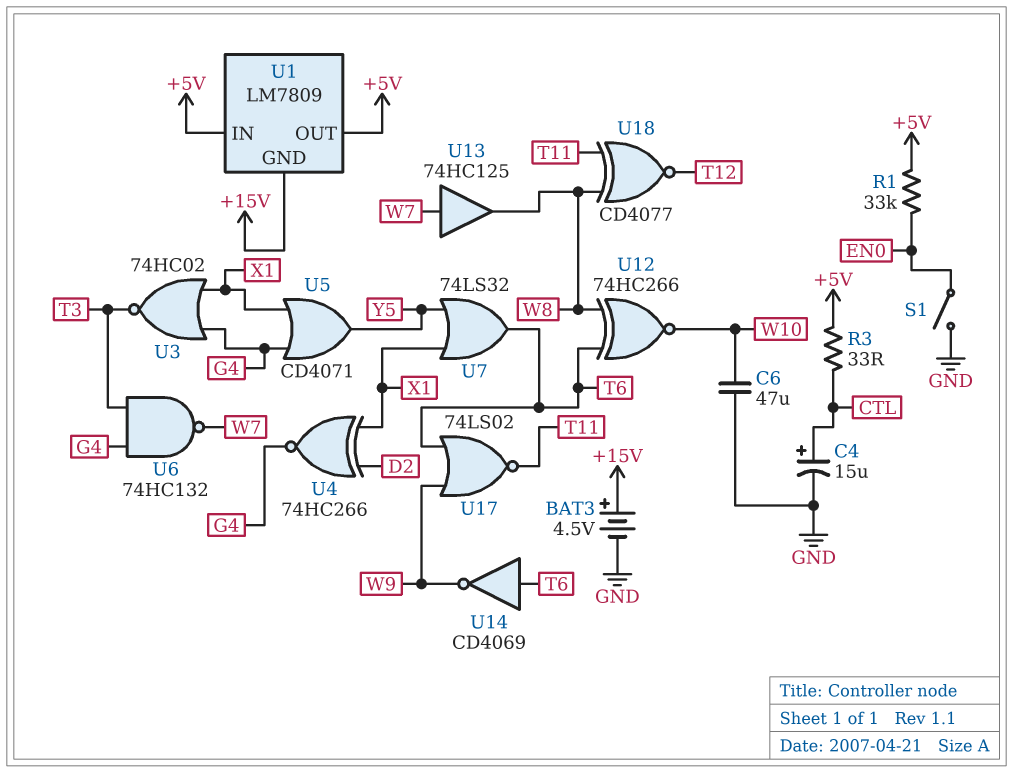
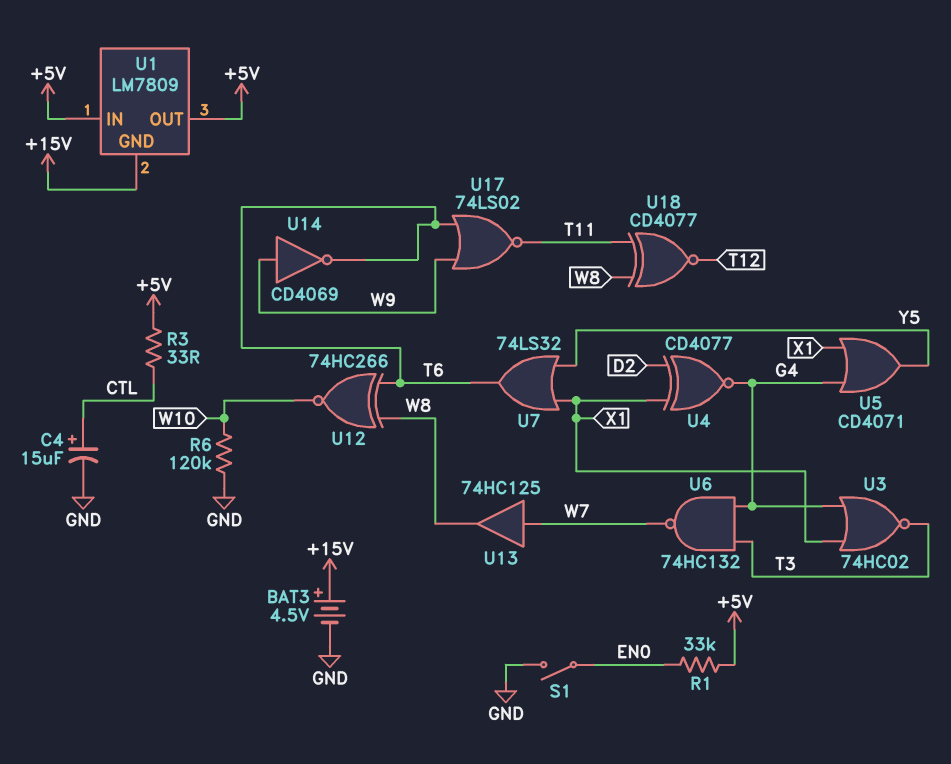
C6: 47uF (GND, W10) -> none
R6: none -> 120k (GND, W10)
U4: XNOR 74HC266 (in D2, in X1, out G4) -> XNOR CD4077 (in D2, in X1, out G4)
U14: NOT CD4069 (in T6, out W9) -> NOT CD4069 (in W9, out T6)

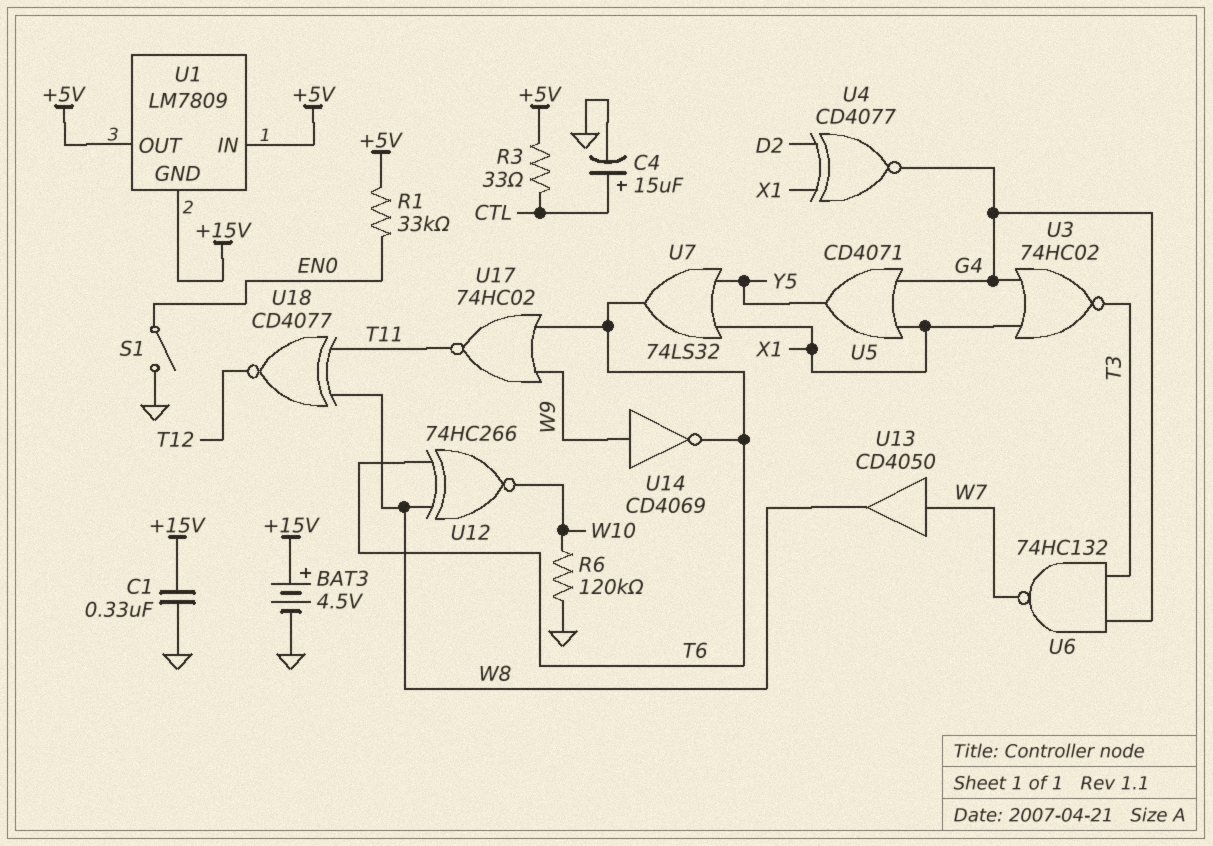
C1: none -> 330nF (+15V, GND)
U13: buffer 74HC125 (in W7, out W8) -> buffer CD4050 (in W7, out W8)
U17: NOR 74LS02 (in T6, in W9, out T11) -> NOR 74HC02 (in T6, in W9, out T11)

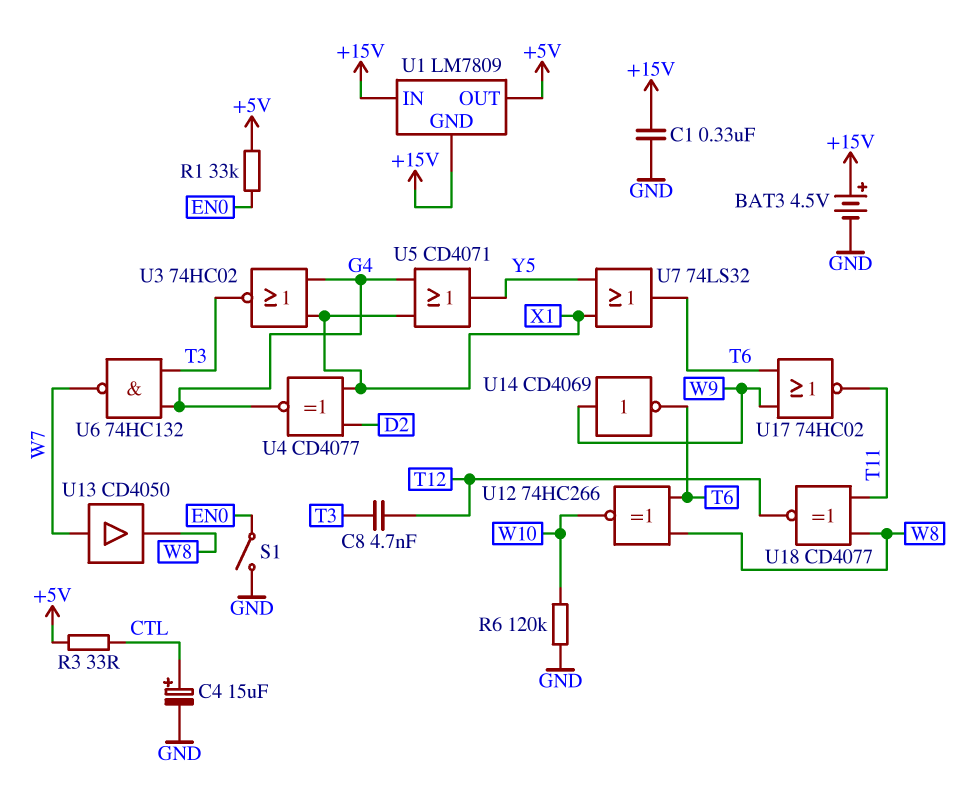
C8: none -> 4.7nF (T3, T12)
U1 pin IN: +5V -> +15V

——————————

- _Exercise objective_: Go through the entries above and copy each line holding the string "none".

- _Written answer_:
C6: 47uF (GND, W10) -> none
R6: none -> 120k (GND, W10)
C1: none -> 330nF (+15V, GND)
C8: none -> 4.7nF (T3, T12)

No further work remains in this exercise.